● Goal of the exercise: Report, as a number alone, how many lines below contain the string "turned".

● Provided data:
'''

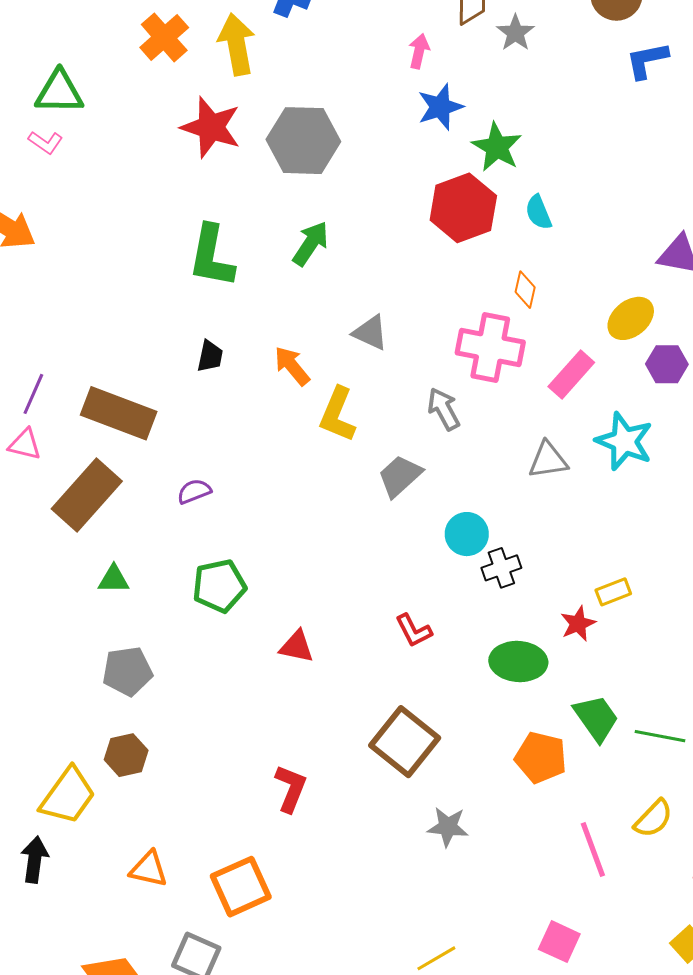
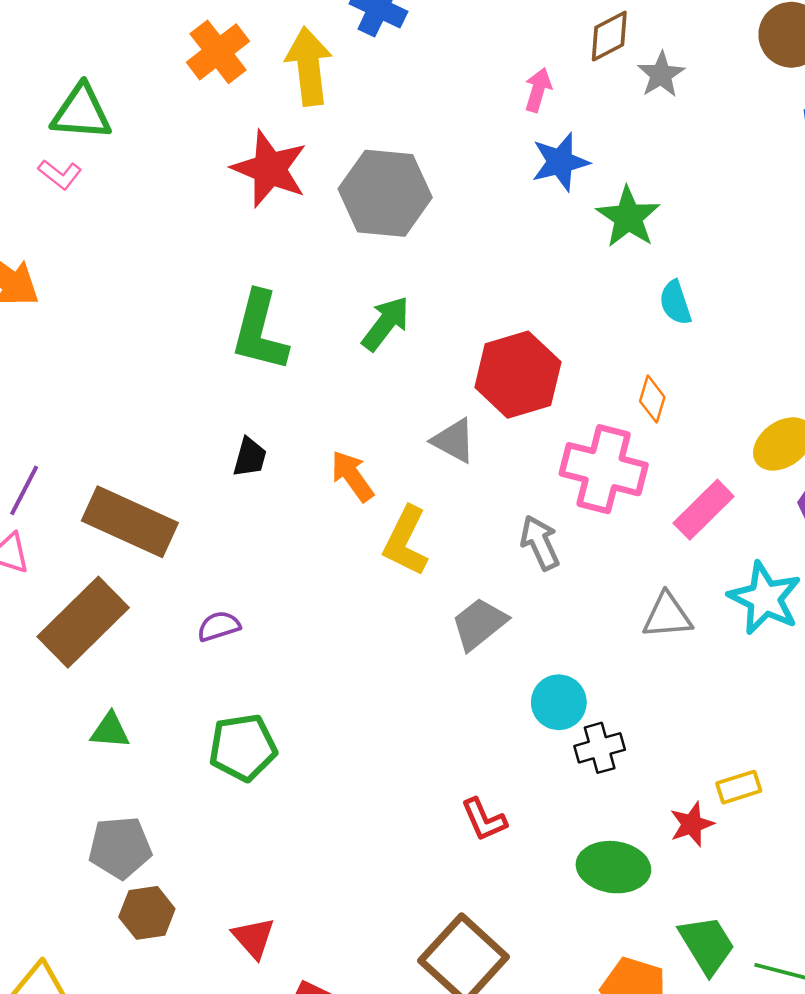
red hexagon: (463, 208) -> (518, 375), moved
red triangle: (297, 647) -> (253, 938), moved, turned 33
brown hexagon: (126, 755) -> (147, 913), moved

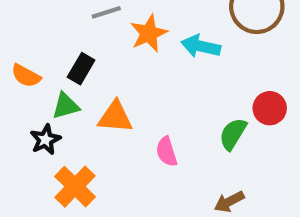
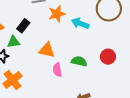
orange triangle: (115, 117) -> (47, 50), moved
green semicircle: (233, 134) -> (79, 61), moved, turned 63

'''

● Response to this exercise: 2